_ENTRIES PROVIDED_.

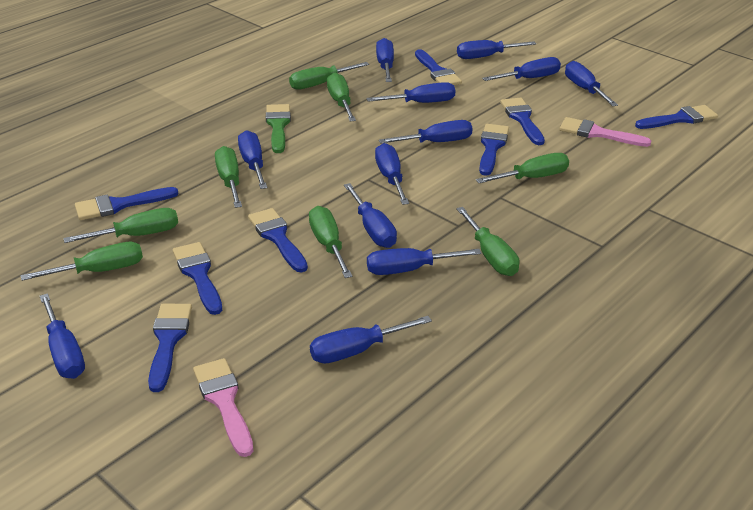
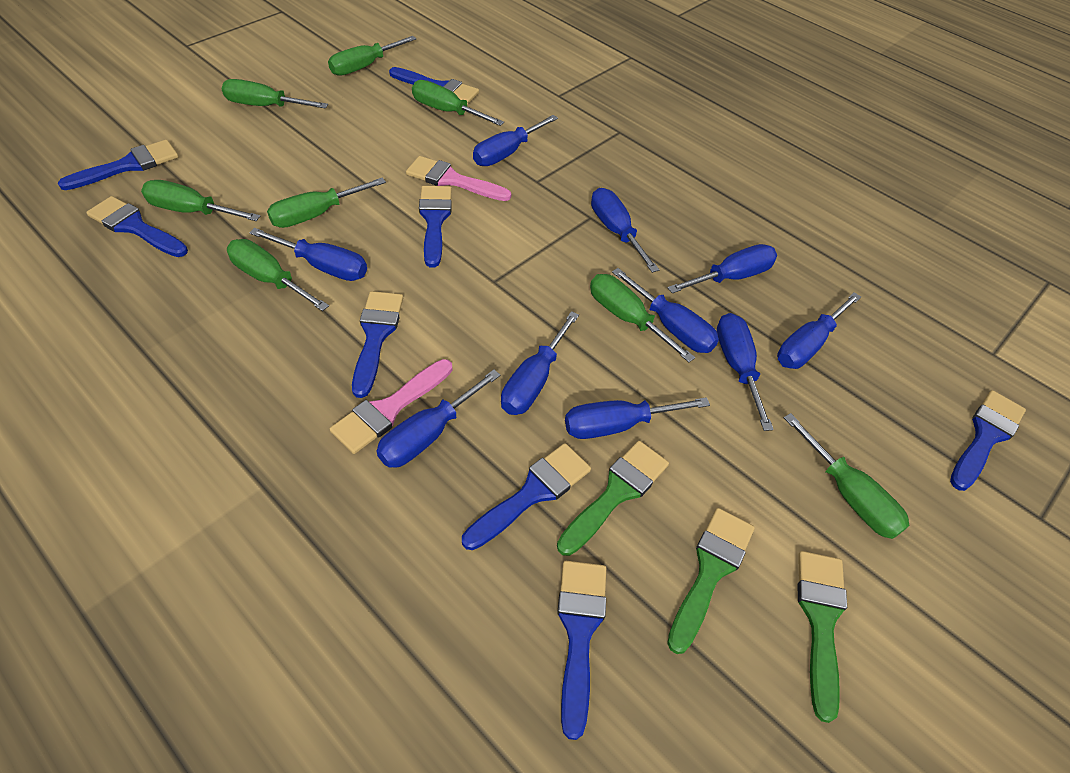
blue screwdriver: 12 -> 10
green brush: 1 -> 3

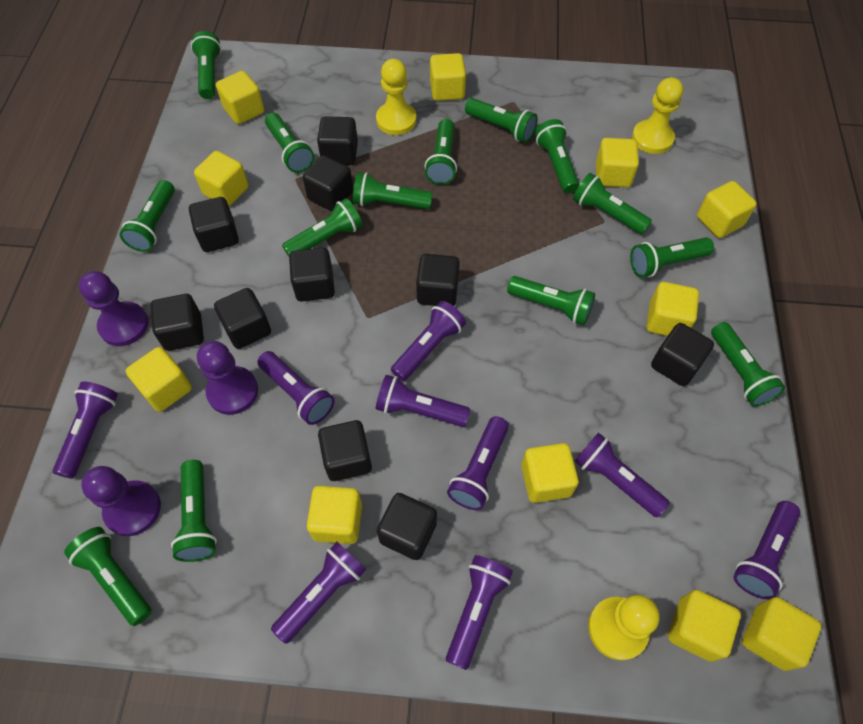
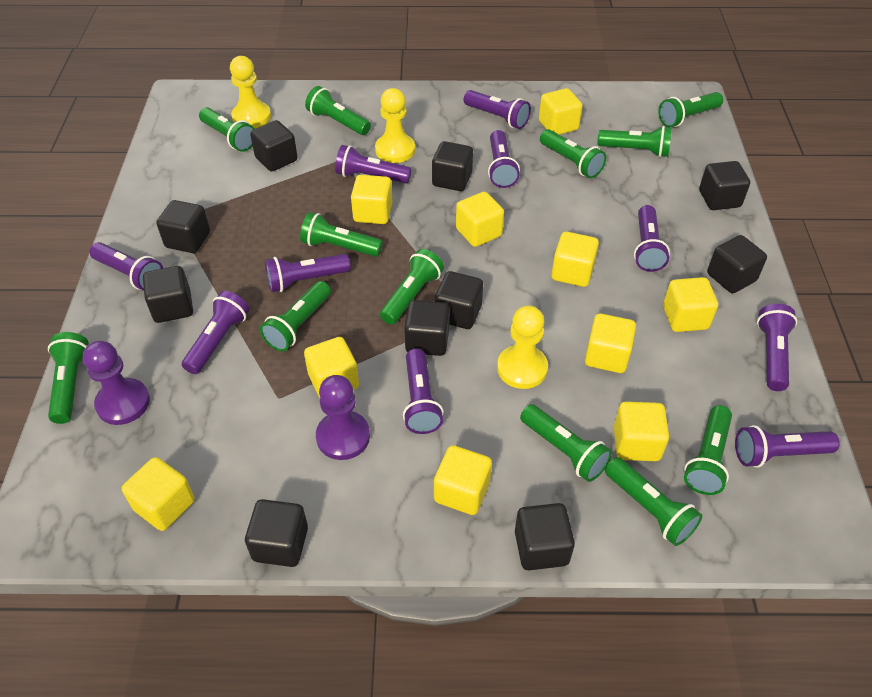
green flashlight: 14 -> 12
purple flashlight: 9 -> 10
purple pawn: 3 -> 2
yellow cube: 11 -> 10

_WHAT THE EXERCISE ASKS_.
Only lines that hold the string "green" belong in the answer, so copy every one of them from the records.

_WRITTEN SOLUTION_.
green brush: 1 -> 3
green flashlight: 14 -> 12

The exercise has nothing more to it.